**WORK TO BE COMPLETED:** Of all the lines in the entries below, give again exactly those starting at the line containing "yellow screwdriver: 3 -> 2" and ending at the line containing "yellow star: 3 -> 6", both ends included, and no others.

**DATASET RECORDS:**
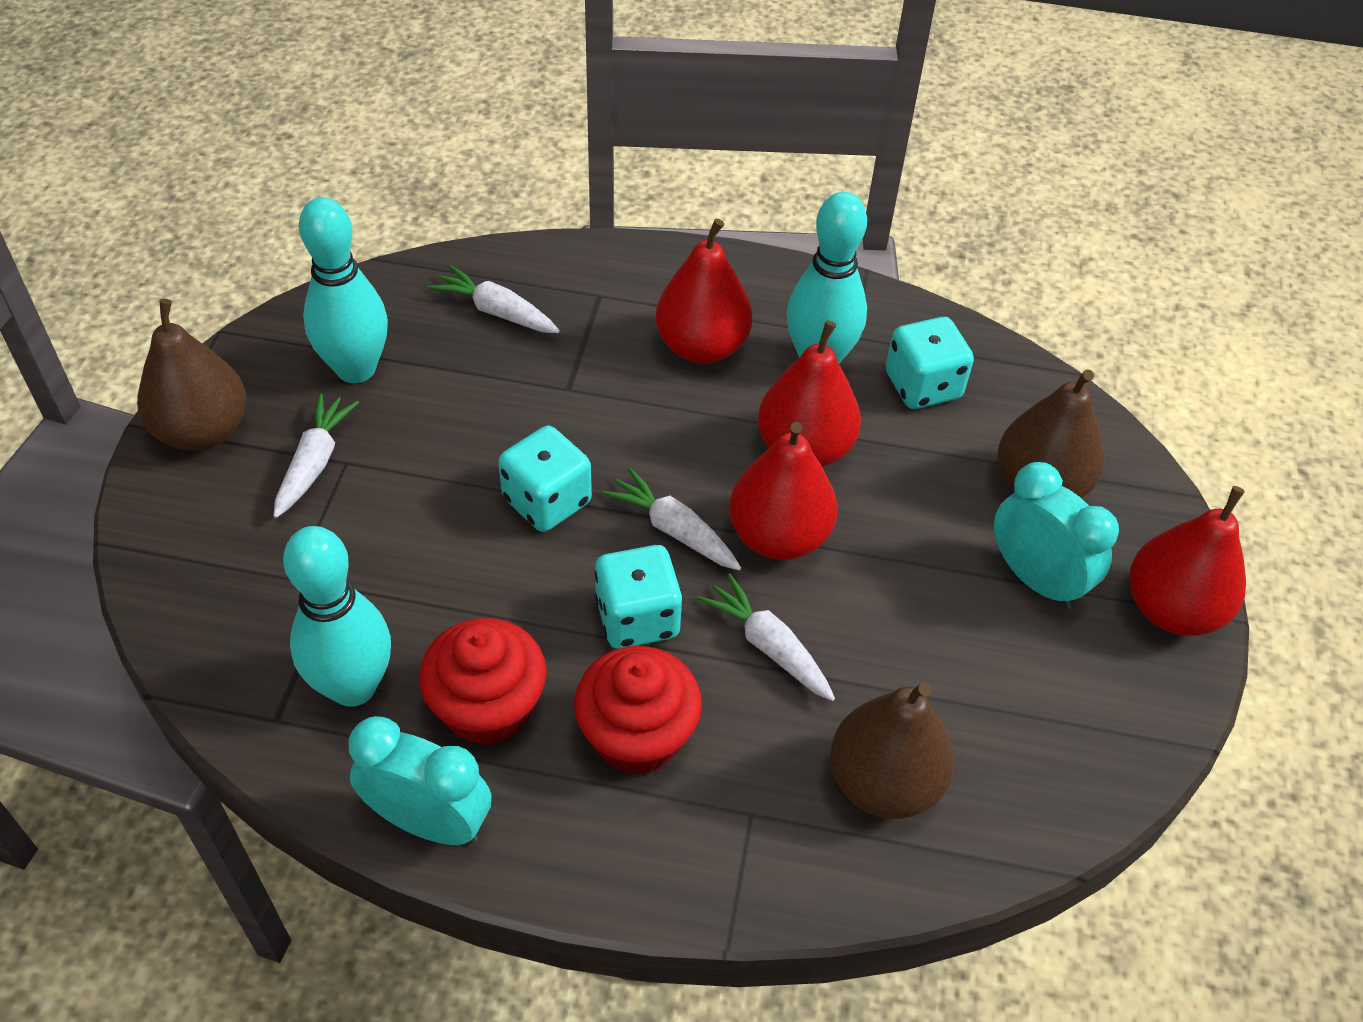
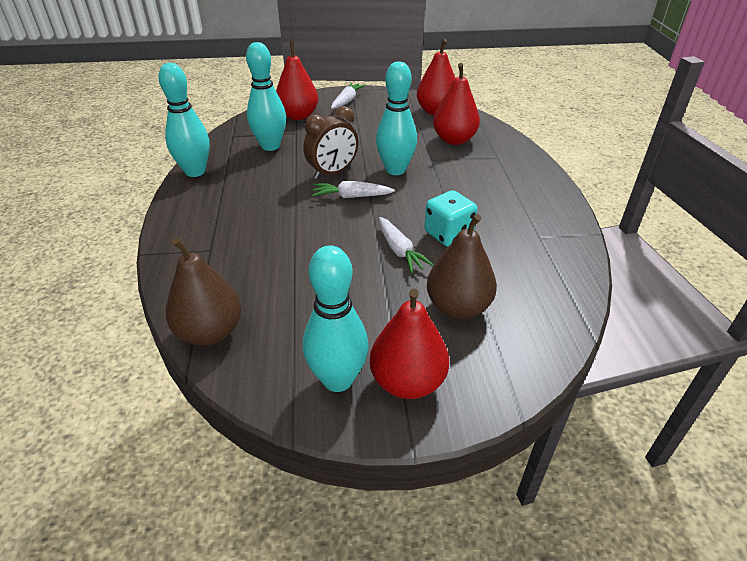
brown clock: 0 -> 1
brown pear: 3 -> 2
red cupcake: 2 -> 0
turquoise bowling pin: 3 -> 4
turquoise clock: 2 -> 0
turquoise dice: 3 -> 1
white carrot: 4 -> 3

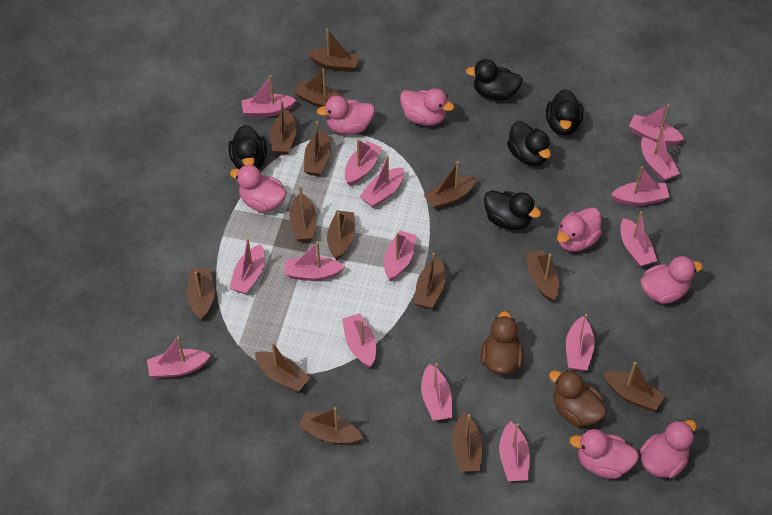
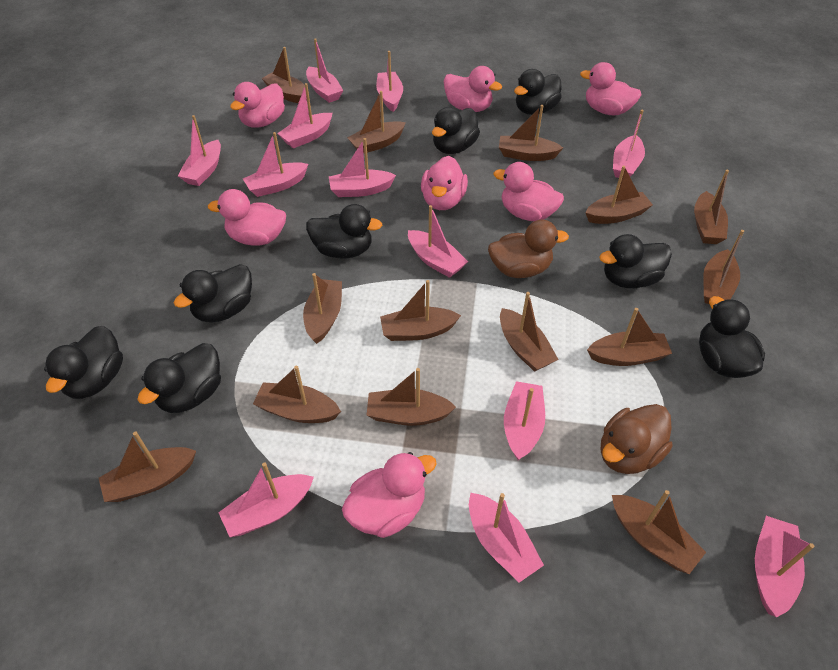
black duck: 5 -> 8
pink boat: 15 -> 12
--
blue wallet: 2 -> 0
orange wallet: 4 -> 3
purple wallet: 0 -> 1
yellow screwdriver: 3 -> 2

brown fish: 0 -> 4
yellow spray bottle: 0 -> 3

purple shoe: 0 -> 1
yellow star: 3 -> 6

**OUTPUT OF THE EXERCISE:**
yellow screwdriver: 3 -> 2

brown fish: 0 -> 4
yellow spray bottle: 0 -> 3

purple shoe: 0 -> 1
yellow star: 3 -> 6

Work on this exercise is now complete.